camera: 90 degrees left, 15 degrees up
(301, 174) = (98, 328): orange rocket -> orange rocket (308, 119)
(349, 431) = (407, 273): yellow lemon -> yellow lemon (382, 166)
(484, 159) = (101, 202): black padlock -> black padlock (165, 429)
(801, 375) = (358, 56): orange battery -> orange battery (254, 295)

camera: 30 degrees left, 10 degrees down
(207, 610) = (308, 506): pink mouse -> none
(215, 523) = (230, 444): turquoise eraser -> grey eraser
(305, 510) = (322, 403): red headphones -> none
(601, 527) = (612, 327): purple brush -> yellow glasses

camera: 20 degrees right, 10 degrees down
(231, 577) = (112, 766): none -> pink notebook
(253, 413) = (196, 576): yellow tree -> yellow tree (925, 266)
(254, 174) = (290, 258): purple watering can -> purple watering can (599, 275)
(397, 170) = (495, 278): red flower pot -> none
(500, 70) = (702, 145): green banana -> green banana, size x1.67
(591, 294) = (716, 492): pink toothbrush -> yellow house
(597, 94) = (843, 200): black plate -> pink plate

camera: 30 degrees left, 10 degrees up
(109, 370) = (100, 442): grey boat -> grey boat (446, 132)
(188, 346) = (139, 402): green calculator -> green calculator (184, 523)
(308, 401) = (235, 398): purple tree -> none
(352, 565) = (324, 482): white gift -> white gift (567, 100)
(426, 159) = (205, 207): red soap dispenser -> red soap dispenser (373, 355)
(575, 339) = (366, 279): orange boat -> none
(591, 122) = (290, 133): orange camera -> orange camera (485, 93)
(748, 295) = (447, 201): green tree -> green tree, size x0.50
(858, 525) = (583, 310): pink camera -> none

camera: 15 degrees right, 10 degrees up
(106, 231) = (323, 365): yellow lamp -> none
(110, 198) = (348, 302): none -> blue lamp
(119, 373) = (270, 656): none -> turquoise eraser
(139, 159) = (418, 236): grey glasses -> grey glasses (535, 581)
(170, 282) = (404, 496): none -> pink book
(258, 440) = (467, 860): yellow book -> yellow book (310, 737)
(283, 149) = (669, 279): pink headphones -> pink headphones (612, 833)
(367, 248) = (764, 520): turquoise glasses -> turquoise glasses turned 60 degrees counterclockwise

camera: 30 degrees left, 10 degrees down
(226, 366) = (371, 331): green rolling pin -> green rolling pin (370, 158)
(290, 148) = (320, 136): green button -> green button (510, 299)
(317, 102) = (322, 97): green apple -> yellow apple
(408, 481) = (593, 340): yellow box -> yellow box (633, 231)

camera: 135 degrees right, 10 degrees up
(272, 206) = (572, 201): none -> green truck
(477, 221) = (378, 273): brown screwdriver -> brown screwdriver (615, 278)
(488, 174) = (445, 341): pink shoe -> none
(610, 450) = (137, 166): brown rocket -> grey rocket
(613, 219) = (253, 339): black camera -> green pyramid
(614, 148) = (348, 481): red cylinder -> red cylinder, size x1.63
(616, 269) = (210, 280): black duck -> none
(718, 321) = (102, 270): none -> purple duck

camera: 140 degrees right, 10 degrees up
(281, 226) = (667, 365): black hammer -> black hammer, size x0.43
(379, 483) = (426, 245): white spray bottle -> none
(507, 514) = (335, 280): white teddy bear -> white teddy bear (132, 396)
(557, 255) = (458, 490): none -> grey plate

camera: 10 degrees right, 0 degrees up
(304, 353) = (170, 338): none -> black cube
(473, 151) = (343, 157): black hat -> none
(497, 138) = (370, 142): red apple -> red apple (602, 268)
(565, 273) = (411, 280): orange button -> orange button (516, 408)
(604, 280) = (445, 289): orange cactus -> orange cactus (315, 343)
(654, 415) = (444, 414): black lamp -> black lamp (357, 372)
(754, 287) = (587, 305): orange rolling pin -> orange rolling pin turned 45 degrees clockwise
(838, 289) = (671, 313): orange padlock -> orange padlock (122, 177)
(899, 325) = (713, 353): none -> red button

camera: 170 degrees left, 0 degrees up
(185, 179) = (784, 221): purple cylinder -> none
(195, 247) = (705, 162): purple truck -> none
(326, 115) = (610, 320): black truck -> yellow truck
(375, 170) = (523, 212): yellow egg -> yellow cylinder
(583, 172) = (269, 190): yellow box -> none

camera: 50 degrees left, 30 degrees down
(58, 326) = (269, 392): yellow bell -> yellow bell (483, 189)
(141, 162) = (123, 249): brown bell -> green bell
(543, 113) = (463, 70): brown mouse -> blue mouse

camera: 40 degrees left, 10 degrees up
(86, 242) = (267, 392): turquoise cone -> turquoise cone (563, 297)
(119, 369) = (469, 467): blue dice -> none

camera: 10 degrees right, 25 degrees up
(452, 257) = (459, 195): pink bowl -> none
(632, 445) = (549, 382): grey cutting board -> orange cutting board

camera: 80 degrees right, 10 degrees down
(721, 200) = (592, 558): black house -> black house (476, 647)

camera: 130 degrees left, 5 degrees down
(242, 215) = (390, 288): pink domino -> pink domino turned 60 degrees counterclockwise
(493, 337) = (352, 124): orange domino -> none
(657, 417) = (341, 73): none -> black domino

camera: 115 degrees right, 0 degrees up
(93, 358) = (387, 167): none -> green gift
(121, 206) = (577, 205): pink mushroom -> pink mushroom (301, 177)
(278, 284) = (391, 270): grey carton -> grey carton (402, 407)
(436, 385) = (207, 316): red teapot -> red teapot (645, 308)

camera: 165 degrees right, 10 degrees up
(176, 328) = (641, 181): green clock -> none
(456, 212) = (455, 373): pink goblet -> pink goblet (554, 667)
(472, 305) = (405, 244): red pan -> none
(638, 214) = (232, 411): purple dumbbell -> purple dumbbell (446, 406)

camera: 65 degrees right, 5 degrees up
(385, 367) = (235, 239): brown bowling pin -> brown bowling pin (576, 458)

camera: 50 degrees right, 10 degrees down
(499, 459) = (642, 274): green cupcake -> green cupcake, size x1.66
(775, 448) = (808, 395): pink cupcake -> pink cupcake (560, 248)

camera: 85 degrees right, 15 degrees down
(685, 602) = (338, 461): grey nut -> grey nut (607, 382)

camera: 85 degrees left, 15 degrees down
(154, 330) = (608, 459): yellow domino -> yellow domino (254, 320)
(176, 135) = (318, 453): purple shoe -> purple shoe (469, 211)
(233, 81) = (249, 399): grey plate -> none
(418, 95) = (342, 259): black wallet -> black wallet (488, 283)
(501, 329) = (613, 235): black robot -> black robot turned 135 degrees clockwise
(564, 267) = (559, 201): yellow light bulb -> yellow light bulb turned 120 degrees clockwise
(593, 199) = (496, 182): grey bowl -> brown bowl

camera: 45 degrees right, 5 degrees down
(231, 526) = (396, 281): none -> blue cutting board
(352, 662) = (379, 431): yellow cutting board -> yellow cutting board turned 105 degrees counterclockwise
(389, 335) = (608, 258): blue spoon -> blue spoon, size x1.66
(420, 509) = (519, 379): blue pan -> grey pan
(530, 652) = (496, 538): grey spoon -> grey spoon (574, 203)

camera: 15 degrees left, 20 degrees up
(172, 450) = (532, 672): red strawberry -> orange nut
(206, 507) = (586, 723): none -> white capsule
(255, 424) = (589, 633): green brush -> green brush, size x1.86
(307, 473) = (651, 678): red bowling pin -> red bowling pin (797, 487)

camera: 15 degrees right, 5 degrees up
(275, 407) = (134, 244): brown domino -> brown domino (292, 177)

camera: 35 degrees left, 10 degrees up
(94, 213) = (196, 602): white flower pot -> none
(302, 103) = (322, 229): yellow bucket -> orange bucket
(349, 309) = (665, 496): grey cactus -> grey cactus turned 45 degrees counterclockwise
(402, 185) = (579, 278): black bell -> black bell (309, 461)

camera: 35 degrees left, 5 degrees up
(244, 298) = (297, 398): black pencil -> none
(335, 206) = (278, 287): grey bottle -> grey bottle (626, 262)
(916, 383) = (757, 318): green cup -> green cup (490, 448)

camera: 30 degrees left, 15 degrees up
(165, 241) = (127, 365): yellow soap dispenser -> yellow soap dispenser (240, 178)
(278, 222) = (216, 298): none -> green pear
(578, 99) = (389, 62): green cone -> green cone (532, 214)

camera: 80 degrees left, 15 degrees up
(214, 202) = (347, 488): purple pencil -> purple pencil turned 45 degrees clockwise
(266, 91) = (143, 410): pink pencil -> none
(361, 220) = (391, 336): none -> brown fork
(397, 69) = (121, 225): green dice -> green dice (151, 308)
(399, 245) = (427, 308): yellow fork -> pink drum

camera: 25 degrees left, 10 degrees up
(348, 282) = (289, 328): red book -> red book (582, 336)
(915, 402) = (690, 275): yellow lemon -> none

* Task requirements
If a line in the records has the word "truck", copy that line.

* Completed exercise
(272, 206) = (572, 201): none -> green truck
(195, 247) = (705, 162): purple truck -> none
(326, 115) = (610, 320): black truck -> yellow truck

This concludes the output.